====== Record set

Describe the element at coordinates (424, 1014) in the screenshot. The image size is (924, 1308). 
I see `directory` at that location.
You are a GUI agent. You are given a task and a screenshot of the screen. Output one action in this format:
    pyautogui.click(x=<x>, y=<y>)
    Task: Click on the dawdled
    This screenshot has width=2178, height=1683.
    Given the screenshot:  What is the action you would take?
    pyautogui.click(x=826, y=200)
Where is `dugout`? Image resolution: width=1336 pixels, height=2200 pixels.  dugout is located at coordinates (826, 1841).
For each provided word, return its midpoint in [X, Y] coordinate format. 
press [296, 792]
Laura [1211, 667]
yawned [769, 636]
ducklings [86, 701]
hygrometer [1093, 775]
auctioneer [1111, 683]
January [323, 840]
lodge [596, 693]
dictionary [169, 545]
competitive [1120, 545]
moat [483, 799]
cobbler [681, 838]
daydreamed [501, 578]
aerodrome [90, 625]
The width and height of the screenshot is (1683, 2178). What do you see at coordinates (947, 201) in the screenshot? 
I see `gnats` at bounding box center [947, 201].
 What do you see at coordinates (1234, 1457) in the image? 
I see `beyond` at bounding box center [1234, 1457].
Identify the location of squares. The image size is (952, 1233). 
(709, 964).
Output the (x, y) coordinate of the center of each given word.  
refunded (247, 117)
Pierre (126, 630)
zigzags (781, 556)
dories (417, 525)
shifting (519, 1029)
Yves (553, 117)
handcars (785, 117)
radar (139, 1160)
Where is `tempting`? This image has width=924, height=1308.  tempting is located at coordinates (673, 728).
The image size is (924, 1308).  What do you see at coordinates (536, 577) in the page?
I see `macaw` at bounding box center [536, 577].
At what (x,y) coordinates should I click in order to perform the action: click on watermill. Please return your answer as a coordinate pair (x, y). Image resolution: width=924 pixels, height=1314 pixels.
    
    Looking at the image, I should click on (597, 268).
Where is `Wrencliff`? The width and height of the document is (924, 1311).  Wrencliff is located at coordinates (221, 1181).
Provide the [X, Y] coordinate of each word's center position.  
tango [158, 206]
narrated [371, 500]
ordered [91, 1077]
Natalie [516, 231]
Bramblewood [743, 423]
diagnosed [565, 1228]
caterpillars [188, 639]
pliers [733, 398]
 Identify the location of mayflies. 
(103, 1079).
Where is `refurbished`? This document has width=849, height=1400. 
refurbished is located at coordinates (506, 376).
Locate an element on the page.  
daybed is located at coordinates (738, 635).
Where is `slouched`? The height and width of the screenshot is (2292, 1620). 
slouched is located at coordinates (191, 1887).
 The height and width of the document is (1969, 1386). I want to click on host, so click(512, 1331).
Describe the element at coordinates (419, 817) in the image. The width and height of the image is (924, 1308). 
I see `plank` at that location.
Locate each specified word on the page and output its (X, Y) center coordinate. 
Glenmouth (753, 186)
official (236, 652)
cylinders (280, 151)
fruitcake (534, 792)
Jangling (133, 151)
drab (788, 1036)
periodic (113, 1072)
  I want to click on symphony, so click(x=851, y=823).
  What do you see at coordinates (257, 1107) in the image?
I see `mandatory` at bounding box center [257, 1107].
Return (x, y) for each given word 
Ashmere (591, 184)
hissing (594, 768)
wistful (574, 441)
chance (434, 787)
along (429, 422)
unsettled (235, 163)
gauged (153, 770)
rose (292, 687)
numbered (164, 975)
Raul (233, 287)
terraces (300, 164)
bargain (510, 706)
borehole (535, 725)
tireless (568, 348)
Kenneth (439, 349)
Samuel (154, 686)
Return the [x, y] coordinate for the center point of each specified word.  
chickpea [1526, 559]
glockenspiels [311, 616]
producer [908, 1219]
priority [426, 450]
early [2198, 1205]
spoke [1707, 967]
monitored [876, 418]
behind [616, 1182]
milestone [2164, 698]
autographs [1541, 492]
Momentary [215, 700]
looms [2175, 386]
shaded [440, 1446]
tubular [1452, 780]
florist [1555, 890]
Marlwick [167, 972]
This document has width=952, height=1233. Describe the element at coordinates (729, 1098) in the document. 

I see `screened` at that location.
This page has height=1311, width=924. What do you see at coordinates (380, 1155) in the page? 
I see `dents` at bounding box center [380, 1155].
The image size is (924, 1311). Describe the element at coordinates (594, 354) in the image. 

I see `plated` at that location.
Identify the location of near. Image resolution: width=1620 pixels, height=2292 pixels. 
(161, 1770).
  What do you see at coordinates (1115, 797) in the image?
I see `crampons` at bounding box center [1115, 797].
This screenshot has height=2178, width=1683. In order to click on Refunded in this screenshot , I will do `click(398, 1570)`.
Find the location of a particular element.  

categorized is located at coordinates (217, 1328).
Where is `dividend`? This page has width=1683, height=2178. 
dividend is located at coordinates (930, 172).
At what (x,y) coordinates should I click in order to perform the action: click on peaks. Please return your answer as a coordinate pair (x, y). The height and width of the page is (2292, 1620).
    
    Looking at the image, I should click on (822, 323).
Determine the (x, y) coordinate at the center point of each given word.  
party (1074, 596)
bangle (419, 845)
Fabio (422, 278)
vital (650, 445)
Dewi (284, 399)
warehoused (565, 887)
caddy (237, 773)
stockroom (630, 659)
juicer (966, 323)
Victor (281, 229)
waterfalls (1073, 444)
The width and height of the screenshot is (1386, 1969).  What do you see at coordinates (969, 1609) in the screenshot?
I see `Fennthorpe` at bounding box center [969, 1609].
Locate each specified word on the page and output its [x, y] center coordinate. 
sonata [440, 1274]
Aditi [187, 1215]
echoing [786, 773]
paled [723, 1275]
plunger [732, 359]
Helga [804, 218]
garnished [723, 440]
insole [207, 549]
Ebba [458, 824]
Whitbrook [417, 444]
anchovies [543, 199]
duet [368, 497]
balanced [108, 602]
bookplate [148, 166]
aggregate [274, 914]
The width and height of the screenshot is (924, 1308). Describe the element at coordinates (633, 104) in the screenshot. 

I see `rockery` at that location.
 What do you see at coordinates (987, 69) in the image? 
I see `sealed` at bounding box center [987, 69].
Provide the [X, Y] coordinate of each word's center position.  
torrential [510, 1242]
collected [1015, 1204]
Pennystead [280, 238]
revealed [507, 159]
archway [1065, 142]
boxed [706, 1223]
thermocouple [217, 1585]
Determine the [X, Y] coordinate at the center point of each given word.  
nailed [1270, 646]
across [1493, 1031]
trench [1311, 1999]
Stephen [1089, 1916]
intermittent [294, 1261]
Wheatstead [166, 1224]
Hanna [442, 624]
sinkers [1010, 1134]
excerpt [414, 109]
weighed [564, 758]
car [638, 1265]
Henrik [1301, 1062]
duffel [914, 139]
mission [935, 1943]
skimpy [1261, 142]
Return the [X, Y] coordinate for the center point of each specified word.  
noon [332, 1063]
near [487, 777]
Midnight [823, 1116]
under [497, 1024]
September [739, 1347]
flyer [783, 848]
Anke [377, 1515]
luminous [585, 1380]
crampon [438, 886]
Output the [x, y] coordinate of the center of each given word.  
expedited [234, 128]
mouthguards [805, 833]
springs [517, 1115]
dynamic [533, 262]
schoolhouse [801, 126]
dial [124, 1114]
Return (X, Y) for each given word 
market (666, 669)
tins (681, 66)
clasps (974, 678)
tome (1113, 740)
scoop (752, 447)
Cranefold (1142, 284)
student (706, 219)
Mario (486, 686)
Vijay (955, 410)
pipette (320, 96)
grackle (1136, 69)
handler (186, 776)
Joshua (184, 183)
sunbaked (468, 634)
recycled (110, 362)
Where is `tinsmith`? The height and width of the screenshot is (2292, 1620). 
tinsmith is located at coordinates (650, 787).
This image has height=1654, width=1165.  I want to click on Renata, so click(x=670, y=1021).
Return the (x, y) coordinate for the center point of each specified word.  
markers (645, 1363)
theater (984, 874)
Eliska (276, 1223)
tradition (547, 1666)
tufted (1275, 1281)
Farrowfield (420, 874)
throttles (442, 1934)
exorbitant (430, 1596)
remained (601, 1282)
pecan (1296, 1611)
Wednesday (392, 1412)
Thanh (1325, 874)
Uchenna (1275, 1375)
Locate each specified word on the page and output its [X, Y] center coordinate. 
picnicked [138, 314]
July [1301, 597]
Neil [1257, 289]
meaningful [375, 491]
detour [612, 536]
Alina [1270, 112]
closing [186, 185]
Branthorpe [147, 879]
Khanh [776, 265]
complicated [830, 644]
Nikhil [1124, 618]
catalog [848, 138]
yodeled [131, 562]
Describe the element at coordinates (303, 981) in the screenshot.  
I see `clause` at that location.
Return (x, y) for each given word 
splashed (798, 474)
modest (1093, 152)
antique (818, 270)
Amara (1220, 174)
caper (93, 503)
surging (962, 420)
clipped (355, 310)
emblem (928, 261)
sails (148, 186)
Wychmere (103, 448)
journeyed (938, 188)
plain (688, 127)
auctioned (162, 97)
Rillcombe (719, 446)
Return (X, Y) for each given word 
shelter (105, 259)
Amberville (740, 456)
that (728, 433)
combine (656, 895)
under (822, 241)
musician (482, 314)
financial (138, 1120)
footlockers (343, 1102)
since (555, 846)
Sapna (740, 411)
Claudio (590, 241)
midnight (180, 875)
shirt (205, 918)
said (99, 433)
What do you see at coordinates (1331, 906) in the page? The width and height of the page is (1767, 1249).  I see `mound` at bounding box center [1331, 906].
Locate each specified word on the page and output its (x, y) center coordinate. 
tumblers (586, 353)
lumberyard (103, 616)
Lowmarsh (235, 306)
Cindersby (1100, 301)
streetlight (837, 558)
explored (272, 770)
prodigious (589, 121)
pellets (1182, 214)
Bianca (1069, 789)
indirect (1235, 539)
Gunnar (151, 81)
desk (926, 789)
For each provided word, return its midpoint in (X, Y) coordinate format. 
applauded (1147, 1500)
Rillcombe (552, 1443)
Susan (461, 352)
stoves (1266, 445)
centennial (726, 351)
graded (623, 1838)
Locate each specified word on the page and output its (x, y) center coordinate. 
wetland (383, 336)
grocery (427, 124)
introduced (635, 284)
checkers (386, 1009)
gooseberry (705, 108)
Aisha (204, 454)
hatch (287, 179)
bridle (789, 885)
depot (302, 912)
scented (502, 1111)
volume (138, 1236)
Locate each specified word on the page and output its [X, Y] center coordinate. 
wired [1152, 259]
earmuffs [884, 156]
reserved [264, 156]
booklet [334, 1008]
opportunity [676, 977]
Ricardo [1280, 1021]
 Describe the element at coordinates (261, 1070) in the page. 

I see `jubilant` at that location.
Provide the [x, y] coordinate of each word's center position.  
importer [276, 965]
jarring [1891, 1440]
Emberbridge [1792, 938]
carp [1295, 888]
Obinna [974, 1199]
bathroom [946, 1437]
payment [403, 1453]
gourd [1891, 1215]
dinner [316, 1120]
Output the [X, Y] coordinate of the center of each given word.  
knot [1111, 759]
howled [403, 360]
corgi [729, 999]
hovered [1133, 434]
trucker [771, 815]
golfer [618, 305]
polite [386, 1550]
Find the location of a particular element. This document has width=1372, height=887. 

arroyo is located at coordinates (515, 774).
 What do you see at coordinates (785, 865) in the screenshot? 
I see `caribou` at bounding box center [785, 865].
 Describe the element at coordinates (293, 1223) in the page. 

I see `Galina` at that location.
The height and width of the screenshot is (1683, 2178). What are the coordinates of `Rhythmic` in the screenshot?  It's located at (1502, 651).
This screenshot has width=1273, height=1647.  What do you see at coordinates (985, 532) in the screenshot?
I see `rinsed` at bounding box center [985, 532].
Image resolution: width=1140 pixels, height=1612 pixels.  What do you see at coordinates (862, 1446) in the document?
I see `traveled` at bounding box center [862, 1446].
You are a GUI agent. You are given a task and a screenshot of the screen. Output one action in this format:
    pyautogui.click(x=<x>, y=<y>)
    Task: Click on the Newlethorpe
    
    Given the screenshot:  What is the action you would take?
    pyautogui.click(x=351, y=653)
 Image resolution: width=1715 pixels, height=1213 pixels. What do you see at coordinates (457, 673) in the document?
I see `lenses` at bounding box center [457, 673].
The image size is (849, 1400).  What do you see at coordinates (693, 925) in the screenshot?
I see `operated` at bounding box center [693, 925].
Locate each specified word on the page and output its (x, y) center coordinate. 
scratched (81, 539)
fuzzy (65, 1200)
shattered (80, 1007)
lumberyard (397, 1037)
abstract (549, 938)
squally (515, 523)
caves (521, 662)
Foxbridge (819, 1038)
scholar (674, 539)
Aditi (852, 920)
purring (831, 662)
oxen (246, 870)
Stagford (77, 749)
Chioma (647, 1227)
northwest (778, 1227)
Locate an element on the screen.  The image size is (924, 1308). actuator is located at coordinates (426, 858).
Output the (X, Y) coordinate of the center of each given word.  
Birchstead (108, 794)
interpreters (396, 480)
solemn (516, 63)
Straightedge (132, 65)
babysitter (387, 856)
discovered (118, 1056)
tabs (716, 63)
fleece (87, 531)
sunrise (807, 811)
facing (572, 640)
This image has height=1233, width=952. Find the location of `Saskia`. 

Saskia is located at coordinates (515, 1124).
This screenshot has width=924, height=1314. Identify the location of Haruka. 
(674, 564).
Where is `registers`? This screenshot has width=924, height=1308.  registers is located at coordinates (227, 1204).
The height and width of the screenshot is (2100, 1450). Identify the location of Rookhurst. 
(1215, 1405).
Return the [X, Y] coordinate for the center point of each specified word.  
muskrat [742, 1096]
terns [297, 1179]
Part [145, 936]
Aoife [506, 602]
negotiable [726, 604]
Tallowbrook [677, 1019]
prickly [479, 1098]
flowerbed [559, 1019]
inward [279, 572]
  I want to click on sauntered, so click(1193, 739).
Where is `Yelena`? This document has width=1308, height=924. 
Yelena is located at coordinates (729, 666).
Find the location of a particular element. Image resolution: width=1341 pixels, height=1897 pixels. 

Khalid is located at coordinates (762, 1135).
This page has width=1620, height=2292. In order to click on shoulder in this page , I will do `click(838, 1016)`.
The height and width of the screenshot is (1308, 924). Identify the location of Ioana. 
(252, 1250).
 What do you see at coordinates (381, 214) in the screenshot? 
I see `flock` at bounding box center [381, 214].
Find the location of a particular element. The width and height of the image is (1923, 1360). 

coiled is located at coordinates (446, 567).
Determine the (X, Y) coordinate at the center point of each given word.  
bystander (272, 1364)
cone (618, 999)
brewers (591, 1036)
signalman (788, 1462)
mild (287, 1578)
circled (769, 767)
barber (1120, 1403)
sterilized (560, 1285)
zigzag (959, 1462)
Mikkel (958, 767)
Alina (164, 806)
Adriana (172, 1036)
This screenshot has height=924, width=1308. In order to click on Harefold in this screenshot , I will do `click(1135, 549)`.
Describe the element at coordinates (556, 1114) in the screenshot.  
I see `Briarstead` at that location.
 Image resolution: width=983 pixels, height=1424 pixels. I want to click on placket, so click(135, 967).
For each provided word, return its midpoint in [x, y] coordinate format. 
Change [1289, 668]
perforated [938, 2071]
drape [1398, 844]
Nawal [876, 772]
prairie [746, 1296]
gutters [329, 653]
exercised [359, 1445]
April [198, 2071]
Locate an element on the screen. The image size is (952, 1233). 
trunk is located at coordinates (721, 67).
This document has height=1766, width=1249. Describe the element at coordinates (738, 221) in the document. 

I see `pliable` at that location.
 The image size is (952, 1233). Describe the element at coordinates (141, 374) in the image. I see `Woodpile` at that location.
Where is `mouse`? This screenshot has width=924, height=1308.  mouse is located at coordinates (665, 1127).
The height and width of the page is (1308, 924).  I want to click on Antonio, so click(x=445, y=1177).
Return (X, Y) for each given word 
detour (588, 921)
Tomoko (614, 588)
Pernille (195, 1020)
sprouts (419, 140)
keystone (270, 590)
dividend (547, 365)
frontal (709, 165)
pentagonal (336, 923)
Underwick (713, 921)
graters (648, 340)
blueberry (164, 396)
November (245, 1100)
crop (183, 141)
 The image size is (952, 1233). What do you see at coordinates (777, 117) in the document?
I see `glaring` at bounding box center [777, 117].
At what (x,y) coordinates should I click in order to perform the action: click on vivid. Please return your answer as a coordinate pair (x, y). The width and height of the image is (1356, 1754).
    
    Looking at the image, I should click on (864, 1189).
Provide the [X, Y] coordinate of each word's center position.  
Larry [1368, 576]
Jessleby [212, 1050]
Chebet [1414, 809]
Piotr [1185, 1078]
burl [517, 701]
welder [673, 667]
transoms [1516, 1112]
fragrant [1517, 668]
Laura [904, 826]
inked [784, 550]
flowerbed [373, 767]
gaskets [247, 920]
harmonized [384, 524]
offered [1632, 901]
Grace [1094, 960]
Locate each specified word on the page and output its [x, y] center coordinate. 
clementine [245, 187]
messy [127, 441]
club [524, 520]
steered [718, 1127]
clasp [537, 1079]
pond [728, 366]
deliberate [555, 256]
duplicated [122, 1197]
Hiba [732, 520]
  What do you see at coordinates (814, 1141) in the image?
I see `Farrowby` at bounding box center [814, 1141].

============

* [Stated problem]
Copy the lines from the one with "Rillcombe (719, 446)" up to and including the one with "said (99, 433)", swapping "musician" for "violinist" and leaving everything else the same.

* [Expected answer]
Rillcombe (719, 446)
Return (X, Y) for each given word 
shelter (105, 259)
Amberville (740, 456)
that (728, 433)
combine (656, 895)
under (822, 241)
violinist (482, 314)
financial (138, 1120)
footlockers (343, 1102)
since (555, 846)
Sapna (740, 411)
Claudio (590, 241)
midnight (180, 875)
shirt (205, 918)
said (99, 433)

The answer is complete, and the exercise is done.